▶ Task goal
Every record below must be set down again exactly as given.
•••
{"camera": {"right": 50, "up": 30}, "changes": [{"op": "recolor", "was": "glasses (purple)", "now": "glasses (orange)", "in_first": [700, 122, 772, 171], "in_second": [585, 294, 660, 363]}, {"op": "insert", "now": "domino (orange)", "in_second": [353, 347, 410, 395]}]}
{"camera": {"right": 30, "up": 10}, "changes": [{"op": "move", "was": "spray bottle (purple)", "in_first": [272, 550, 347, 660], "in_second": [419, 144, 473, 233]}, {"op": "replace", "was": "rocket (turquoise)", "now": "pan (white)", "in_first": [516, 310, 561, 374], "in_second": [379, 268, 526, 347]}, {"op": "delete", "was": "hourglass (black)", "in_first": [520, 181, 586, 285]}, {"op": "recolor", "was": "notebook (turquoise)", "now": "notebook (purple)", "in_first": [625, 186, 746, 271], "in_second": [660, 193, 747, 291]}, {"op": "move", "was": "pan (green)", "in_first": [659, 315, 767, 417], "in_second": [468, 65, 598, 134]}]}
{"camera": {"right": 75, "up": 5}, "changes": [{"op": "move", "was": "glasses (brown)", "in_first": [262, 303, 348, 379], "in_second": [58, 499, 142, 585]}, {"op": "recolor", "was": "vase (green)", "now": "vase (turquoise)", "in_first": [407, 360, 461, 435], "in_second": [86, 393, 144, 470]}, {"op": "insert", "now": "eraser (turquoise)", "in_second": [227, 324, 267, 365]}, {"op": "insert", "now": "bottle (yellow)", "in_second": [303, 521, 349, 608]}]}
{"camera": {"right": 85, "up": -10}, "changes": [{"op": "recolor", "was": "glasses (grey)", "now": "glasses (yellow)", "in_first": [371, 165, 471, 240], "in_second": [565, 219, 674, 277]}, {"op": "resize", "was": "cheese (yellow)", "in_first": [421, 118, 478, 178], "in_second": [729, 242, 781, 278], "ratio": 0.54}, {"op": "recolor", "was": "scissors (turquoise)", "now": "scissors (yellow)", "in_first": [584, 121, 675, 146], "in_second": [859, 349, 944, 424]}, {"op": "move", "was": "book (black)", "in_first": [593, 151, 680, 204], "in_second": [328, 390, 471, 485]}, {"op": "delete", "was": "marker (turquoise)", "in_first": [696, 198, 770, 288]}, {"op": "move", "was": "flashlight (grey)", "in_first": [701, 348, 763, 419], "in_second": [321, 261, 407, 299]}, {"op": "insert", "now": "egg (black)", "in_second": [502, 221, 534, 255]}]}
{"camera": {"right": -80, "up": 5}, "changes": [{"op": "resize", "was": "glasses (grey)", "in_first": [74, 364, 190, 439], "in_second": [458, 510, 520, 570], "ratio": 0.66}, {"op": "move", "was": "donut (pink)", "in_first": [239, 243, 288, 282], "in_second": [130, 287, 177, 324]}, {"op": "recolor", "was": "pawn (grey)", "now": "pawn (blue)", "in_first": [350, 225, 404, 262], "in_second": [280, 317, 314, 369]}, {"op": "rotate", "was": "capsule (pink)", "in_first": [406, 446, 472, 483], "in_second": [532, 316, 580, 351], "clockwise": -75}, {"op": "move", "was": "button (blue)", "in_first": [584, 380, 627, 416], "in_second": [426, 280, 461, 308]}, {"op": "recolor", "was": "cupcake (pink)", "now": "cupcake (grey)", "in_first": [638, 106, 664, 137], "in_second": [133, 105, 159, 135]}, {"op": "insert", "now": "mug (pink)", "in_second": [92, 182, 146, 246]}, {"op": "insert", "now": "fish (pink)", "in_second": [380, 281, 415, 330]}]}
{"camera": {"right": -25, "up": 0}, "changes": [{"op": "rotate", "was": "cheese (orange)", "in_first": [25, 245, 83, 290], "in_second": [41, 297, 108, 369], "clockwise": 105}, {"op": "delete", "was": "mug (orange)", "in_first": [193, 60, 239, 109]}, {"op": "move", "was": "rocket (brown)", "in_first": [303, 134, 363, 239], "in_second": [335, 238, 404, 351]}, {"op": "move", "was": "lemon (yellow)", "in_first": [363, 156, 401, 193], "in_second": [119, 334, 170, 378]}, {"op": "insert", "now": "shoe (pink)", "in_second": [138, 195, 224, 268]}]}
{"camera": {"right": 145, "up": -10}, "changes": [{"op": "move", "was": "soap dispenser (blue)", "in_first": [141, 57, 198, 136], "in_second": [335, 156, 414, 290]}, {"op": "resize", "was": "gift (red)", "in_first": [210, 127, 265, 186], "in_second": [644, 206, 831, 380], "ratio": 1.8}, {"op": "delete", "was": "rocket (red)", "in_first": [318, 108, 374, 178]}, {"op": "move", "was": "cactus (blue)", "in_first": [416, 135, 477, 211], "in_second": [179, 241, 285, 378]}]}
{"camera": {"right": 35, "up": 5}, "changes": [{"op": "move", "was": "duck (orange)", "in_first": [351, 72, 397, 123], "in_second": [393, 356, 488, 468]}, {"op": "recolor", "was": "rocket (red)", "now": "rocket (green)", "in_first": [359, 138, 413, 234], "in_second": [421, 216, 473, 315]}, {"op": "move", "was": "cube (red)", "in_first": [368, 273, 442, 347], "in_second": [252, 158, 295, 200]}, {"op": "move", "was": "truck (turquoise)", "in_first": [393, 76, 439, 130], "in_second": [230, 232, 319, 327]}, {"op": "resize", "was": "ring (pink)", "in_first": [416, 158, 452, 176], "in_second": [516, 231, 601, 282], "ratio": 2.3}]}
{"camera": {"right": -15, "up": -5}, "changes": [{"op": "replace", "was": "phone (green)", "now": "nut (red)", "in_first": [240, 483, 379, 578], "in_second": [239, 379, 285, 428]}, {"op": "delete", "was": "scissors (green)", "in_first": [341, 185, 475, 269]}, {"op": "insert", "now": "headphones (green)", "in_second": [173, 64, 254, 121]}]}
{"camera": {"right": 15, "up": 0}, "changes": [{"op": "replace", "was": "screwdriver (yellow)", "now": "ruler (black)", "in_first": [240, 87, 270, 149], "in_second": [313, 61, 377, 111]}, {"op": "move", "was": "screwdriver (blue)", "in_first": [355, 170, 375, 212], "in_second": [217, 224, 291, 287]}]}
•••
▶ Expected output
{"camera": {"right": 50, "up": 30}, "changes": [{"op": "recolor", "was": "glasses (purple)", "now": "glasses (orange)", "in_first": [700, 122, 772, 171], "in_second": [585, 294, 660, 363]}, {"op": "insert", "now": "domino (orange)", "in_second": [353, 347, 410, 395]}]}
{"camera": {"right": 30, "up": 10}, "changes": [{"op": "move", "was": "spray bottle (purple)", "in_first": [272, 550, 347, 660], "in_second": [419, 144, 473, 233]}, {"op": "replace", "was": "rocket (turquoise)", "now": "pan (white)", "in_first": [516, 310, 561, 374], "in_second": [379, 268, 526, 347]}, {"op": "delete", "was": "hourglass (black)", "in_first": [520, 181, 586, 285]}, {"op": "recolor", "was": "notebook (turquoise)", "now": "notebook (purple)", "in_first": [625, 186, 746, 271], "in_second": [660, 193, 747, 291]}, {"op": "move", "was": "pan (green)", "in_first": [659, 315, 767, 417], "in_second": [468, 65, 598, 134]}]}
{"camera": {"right": 75, "up": 5}, "changes": [{"op": "move", "was": "glasses (brown)", "in_first": [262, 303, 348, 379], "in_second": [58, 499, 142, 585]}, {"op": "recolor", "was": "vase (green)", "now": "vase (turquoise)", "in_first": [407, 360, 461, 435], "in_second": [86, 393, 144, 470]}, {"op": "insert", "now": "eraser (turquoise)", "in_second": [227, 324, 267, 365]}, {"op": "insert", "now": "bottle (yellow)", "in_second": [303, 521, 349, 608]}]}
{"camera": {"right": 85, "up": -10}, "changes": [{"op": "recolor", "was": "glasses (grey)", "now": "glasses (yellow)", "in_first": [371, 165, 471, 240], "in_second": [565, 219, 674, 277]}, {"op": "resize", "was": "cheese (yellow)", "in_first": [421, 118, 478, 178], "in_second": [729, 242, 781, 278], "ratio": 0.54}, {"op": "recolor", "was": "scissors (turquoise)", "now": "scissors (yellow)", "in_first": [584, 121, 675, 146], "in_second": [859, 349, 944, 424]}, {"op": "move", "was": "book (black)", "in_first": [593, 151, 680, 204], "in_second": [328, 390, 471, 485]}, {"op": "delete", "was": "marker (turquoise)", "in_first": [696, 198, 770, 288]}, {"op": "move", "was": "flashlight (grey)", "in_first": [701, 348, 763, 419], "in_second": [321, 261, 407, 299]}, {"op": "insert", "now": "egg (black)", "in_second": [502, 221, 534, 255]}]}
{"camera": {"right": -80, "up": 5}, "changes": [{"op": "resize", "was": "glasses (grey)", "in_first": [74, 364, 190, 439], "in_second": [458, 510, 520, 570], "ratio": 0.66}, {"op": "move", "was": "donut (pink)", "in_first": [239, 243, 288, 282], "in_second": [130, 287, 177, 324]}, {"op": "recolor", "was": "pawn (grey)", "now": "pawn (blue)", "in_first": [350, 225, 404, 262], "in_second": [280, 317, 314, 369]}, {"op": "rotate", "was": "capsule (pink)", "in_first": [406, 446, 472, 483], "in_second": [532, 316, 580, 351], "clockwise": -75}, {"op": "move", "was": "button (blue)", "in_first": [584, 380, 627, 416], "in_second": [426, 280, 461, 308]}, {"op": "recolor", "was": "cupcake (pink)", "now": "cupcake (grey)", "in_first": [638, 106, 664, 137], "in_second": [133, 105, 159, 135]}, {"op": "insert", "now": "mug (pink)", "in_second": [92, 182, 146, 246]}, {"op": "insert", "now": "fish (pink)", "in_second": [380, 281, 415, 330]}]}
{"camera": {"right": -25, "up": 0}, "changes": [{"op": "rotate", "was": "cheese (orange)", "in_first": [25, 245, 83, 290], "in_second": [41, 297, 108, 369], "clockwise": 105}, {"op": "delete", "was": "mug (orange)", "in_first": [193, 60, 239, 109]}, {"op": "move", "was": "rocket (brown)", "in_first": [303, 134, 363, 239], "in_second": [335, 238, 404, 351]}, {"op": "move", "was": "lemon (yellow)", "in_first": [363, 156, 401, 193], "in_second": [119, 334, 170, 378]}, {"op": "insert", "now": "shoe (pink)", "in_second": [138, 195, 224, 268]}]}
{"camera": {"right": 145, "up": -10}, "changes": [{"op": "move", "was": "soap dispenser (blue)", "in_first": [141, 57, 198, 136], "in_second": [335, 156, 414, 290]}, {"op": "resize", "was": "gift (red)", "in_first": [210, 127, 265, 186], "in_second": [644, 206, 831, 380], "ratio": 1.8}, {"op": "delete", "was": "rocket (red)", "in_first": [318, 108, 374, 178]}, {"op": "move", "was": "cactus (blue)", "in_first": [416, 135, 477, 211], "in_second": [179, 241, 285, 378]}]}
{"camera": {"right": 35, "up": 5}, "changes": [{"op": "move", "was": "duck (orange)", "in_first": [351, 72, 397, 123], "in_second": [393, 356, 488, 468]}, {"op": "recolor", "was": "rocket (red)", "now": "rocket (green)", "in_first": [359, 138, 413, 234], "in_second": [421, 216, 473, 315]}, {"op": "move", "was": "cube (red)", "in_first": [368, 273, 442, 347], "in_second": [252, 158, 295, 200]}, {"op": "move", "was": "truck (turquoise)", "in_first": [393, 76, 439, 130], "in_second": [230, 232, 319, 327]}, {"op": "resize", "was": "ring (pink)", "in_first": [416, 158, 452, 176], "in_second": [516, 231, 601, 282], "ratio": 2.3}]}
{"camera": {"right": -15, "up": -5}, "changes": [{"op": "replace", "was": "phone (green)", "now": "nut (red)", "in_first": [240, 483, 379, 578], "in_second": [239, 379, 285, 428]}, {"op": "delete", "was": "scissors (green)", "in_first": [341, 185, 475, 269]}, {"op": "insert", "now": "headphones (green)", "in_second": [173, 64, 254, 121]}]}
{"camera": {"right": 15, "up": 0}, "changes": [{"op": "replace", "was": "screwdriver (yellow)", "now": "ruler (black)", "in_first": [240, 87, 270, 149], "in_second": [313, 61, 377, 111]}, {"op": "move", "was": "screwdriver (blue)", "in_first": [355, 170, 375, 212], "in_second": [217, 224, 291, 287]}]}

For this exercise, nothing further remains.